(Source data)
————
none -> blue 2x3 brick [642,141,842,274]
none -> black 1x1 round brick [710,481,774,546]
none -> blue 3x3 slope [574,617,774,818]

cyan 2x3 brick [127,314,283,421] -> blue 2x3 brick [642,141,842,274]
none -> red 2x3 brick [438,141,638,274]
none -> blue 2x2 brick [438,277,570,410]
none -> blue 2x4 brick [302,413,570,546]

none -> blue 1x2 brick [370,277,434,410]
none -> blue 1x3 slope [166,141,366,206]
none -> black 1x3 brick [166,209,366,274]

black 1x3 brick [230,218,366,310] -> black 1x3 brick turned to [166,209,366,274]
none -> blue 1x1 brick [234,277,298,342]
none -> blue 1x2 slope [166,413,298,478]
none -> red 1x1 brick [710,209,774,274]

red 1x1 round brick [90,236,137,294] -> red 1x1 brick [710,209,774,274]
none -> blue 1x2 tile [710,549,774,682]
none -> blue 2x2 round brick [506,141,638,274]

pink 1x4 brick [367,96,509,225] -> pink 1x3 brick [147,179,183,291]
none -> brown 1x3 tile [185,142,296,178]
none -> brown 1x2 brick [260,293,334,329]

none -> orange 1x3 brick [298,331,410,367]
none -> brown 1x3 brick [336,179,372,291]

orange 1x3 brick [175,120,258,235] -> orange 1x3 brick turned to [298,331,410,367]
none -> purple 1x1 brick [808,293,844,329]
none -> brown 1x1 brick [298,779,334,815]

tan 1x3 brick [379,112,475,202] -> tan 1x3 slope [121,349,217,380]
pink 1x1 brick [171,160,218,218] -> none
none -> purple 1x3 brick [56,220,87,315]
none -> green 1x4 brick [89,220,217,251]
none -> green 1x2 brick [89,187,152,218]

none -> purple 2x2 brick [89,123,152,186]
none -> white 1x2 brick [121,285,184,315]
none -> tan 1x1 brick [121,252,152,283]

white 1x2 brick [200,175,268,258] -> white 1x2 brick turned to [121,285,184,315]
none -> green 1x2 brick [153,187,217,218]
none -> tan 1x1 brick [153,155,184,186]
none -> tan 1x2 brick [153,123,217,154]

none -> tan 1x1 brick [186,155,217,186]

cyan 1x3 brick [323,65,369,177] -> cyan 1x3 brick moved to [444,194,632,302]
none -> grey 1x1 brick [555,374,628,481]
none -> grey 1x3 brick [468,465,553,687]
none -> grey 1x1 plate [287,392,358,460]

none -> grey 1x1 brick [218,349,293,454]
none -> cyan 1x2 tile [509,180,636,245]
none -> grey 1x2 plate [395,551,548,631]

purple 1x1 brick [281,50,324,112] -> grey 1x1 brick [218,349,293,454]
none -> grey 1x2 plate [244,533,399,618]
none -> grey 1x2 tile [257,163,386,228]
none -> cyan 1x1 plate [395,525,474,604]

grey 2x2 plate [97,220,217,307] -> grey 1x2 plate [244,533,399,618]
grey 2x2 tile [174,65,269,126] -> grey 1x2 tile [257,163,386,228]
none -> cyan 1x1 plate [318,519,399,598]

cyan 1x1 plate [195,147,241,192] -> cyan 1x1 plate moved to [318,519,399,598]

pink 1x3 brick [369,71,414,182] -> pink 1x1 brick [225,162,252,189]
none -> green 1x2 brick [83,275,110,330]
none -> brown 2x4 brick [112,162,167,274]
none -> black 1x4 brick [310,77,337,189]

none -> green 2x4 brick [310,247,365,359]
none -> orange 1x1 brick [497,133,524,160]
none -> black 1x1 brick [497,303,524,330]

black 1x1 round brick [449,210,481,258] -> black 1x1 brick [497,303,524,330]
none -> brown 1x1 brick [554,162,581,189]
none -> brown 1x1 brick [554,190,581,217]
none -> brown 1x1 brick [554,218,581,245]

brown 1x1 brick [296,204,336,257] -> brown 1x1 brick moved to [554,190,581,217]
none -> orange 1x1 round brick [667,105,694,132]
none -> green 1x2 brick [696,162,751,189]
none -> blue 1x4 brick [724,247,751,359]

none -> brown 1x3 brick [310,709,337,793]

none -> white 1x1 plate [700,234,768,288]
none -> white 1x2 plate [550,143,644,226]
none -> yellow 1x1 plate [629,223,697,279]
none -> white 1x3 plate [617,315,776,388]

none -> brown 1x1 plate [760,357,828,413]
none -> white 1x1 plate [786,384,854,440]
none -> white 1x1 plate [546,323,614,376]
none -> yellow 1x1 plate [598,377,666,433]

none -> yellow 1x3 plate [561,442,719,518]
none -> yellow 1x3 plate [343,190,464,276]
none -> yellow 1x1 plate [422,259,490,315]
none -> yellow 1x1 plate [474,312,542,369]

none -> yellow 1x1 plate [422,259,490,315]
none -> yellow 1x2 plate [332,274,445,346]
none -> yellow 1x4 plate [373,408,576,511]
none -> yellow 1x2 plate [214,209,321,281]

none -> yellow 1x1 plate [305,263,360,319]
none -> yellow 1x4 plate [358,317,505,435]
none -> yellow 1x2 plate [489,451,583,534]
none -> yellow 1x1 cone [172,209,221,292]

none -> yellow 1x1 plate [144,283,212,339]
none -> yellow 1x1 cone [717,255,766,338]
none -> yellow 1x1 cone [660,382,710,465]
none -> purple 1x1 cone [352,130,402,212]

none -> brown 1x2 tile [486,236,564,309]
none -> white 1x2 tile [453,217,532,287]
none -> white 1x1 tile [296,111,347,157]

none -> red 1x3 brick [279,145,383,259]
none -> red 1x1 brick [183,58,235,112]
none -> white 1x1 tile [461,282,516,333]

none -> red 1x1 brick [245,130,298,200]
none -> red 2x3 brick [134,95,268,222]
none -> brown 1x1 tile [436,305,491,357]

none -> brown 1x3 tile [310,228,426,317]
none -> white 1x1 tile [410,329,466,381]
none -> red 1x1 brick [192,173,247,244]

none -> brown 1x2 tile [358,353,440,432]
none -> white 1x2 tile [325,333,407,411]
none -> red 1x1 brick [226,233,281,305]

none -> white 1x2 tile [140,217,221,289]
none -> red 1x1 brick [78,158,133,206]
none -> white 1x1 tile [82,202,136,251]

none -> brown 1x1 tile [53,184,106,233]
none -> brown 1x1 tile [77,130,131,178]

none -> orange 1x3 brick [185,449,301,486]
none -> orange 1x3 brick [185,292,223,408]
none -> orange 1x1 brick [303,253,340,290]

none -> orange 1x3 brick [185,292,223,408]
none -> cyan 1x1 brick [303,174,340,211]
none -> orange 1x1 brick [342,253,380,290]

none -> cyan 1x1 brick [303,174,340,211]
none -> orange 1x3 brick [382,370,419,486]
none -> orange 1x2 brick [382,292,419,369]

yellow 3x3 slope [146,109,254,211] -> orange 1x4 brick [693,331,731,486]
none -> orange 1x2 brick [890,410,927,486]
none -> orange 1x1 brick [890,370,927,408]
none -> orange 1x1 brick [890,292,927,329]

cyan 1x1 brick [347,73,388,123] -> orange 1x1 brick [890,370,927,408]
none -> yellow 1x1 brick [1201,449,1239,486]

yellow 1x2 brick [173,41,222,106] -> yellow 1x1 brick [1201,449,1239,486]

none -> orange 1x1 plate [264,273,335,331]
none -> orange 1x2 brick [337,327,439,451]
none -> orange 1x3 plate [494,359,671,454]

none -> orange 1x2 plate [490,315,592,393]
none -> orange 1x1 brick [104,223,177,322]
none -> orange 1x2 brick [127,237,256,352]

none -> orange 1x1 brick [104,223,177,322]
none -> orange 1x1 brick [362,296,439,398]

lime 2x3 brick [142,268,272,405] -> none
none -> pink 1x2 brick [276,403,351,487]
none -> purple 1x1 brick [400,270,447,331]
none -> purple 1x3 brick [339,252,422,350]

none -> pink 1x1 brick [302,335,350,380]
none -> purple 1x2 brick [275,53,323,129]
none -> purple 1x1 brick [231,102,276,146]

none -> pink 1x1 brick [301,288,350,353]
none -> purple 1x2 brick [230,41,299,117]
————
**What you are asked to do:** Print the lines above, unchanged, from the start of the records to the line with "none -> blue 2x2 round", including that final line.

**Worked solution:**
none -> blue 2x3 brick [642,141,842,274]
none -> black 1x1 round brick [710,481,774,546]
none -> blue 3x3 slope [574,617,774,818]

cyan 2x3 brick [127,314,283,421] -> blue 2x3 brick [642,141,842,274]
none -> red 2x3 brick [438,141,638,274]
none -> blue 2x2 brick [438,277,570,410]
none -> blue 2x4 brick [302,413,570,546]

none -> blue 1x2 brick [370,277,434,410]
none -> blue 1x3 slope [166,141,366,206]
none -> black 1x3 brick [166,209,366,274]

black 1x3 brick [230,218,366,310] -> black 1x3 brick turned to [166,209,366,274]
none -> blue 1x1 brick [234,277,298,342]
none -> blue 1x2 slope [166,413,298,478]
none -> red 1x1 brick [710,209,774,274]

red 1x1 round brick [90,236,137,294] -> red 1x1 brick [710,209,774,274]
none -> blue 1x2 tile [710,549,774,682]
none -> blue 2x2 round brick [506,141,638,274]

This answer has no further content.